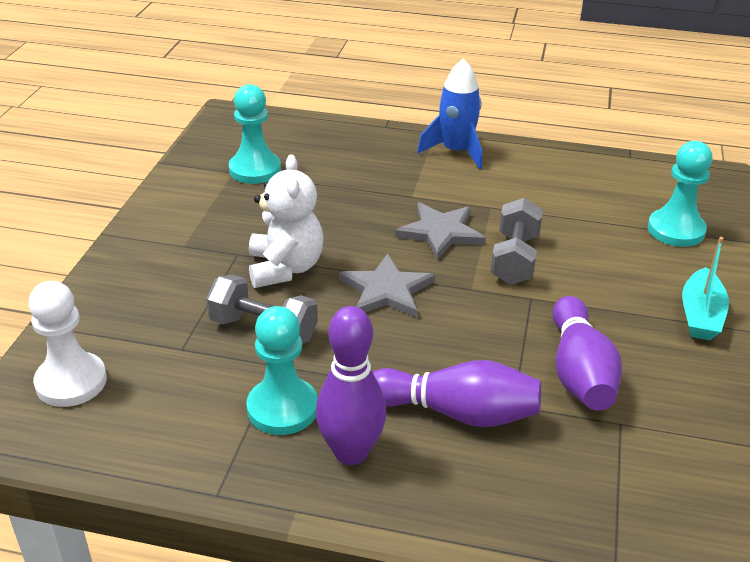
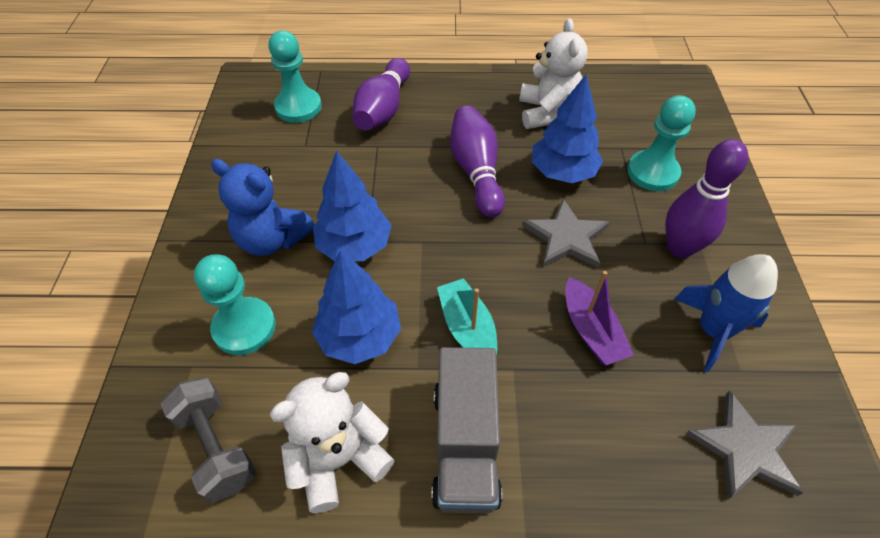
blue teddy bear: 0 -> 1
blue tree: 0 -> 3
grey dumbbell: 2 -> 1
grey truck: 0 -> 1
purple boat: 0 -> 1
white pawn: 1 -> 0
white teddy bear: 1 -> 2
# # #
• [Work instructions]:
Every entry must be reproduced exactly, with the images left out.

• [Answer below]:
blue teddy bear: 0 -> 1
blue tree: 0 -> 3
grey dumbbell: 2 -> 1
grey truck: 0 -> 1
purple boat: 0 -> 1
white pawn: 1 -> 0
white teddy bear: 1 -> 2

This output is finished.